[Your objective] Extract all lines in the data that contain the word "tablespoon".

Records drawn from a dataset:
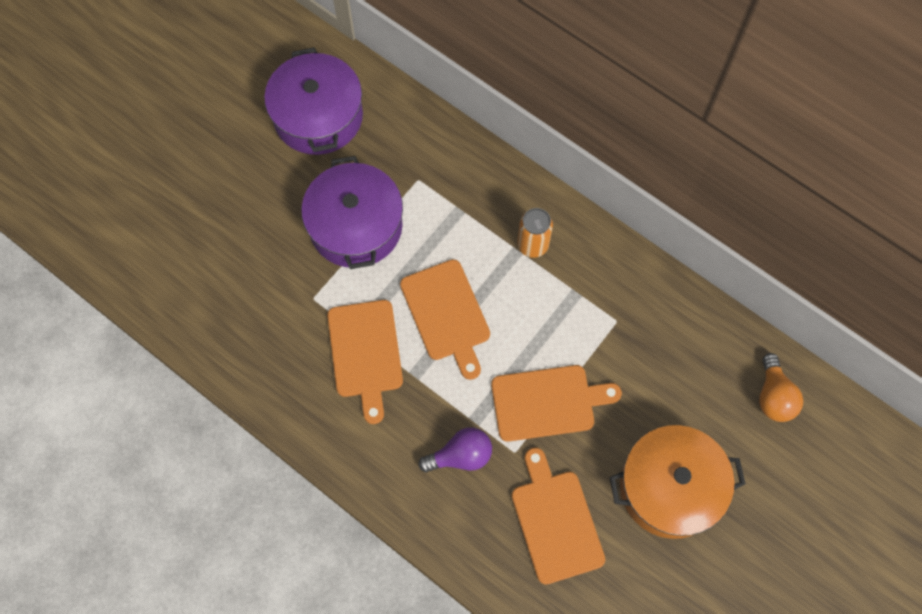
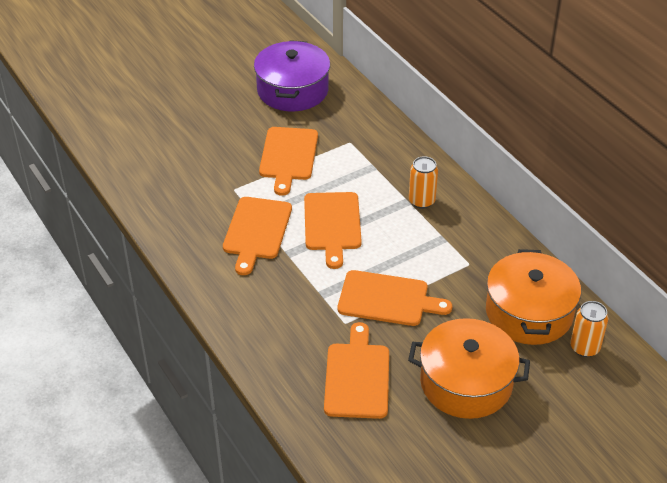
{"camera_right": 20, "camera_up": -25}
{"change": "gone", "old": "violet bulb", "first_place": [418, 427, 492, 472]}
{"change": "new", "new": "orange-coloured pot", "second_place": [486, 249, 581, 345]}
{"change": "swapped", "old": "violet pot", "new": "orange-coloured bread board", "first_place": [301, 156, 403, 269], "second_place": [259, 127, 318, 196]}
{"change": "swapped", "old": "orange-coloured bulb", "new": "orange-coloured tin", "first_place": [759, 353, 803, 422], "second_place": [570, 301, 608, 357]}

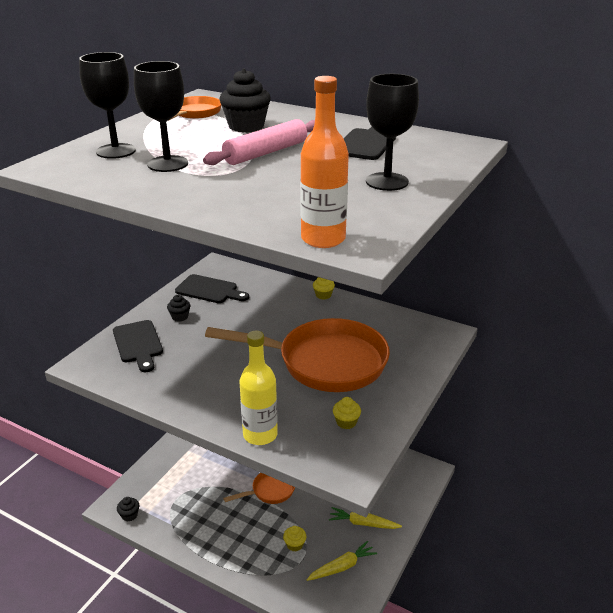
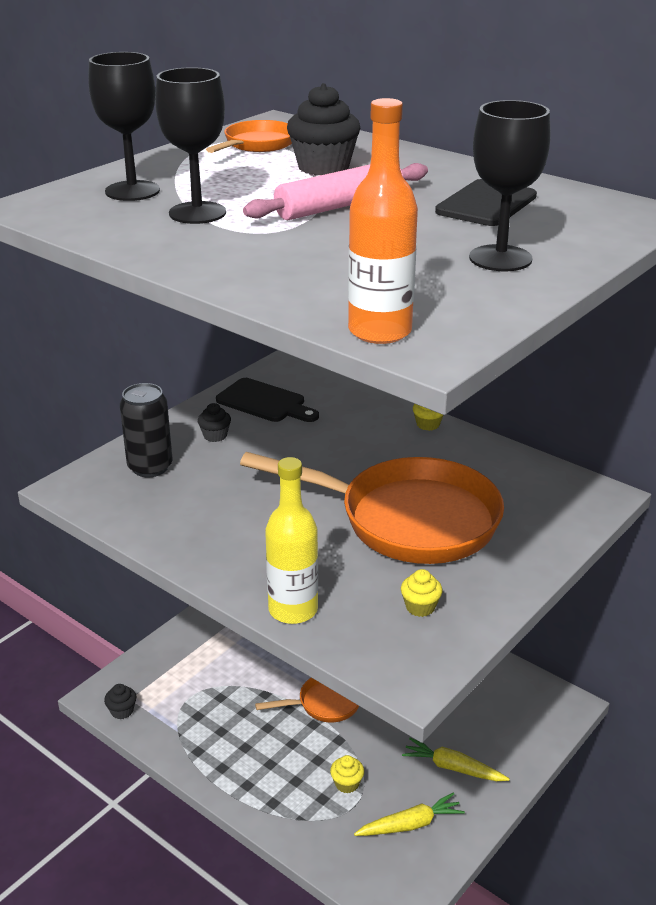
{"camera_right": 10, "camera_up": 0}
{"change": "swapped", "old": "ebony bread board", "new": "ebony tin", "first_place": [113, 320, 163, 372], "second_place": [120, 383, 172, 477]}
* * *
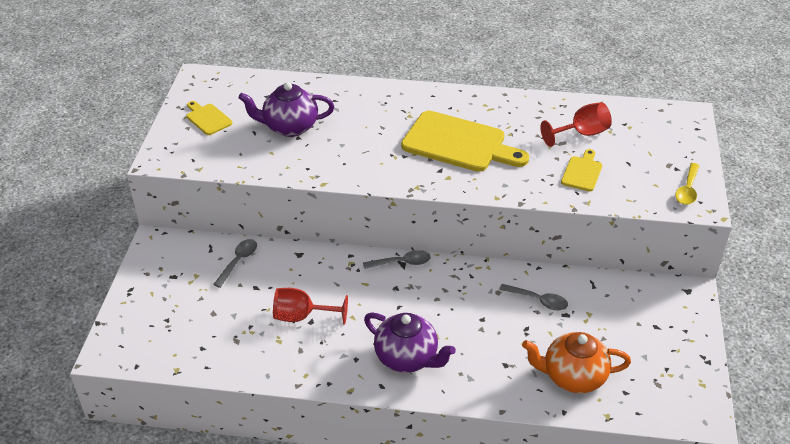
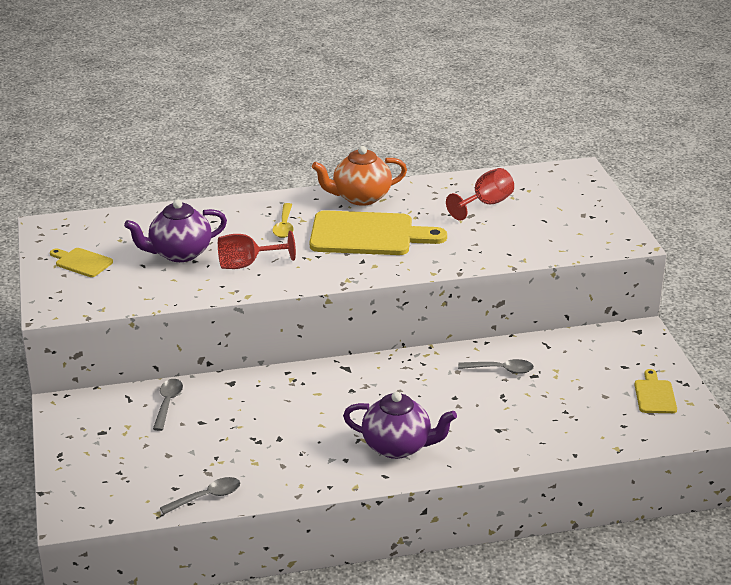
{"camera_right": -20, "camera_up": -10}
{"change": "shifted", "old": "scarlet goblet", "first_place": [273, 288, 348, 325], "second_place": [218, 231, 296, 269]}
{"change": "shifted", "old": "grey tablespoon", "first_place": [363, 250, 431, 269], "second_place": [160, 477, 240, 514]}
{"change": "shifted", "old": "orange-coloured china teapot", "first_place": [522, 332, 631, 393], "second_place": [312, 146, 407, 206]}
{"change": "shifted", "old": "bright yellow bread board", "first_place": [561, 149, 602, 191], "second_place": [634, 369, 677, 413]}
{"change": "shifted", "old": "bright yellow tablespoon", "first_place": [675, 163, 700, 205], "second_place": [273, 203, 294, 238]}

[Answer]
{"change": "shifted", "old": "grey tablespoon", "first_place": [363, 250, 431, 269], "second_place": [160, 477, 240, 514]}
{"change": "shifted", "old": "bright yellow tablespoon", "first_place": [675, 163, 700, 205], "second_place": [273, 203, 294, 238]}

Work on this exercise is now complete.